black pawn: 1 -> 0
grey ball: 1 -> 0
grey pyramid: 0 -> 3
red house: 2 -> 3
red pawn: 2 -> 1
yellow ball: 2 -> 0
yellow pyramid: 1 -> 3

◆ **Exercise**
Please repeat each entry exactly as written.

◆ **Response**
black pawn: 1 -> 0
grey ball: 1 -> 0
grey pyramid: 0 -> 3
red house: 2 -> 3
red pawn: 2 -> 1
yellow ball: 2 -> 0
yellow pyramid: 1 -> 3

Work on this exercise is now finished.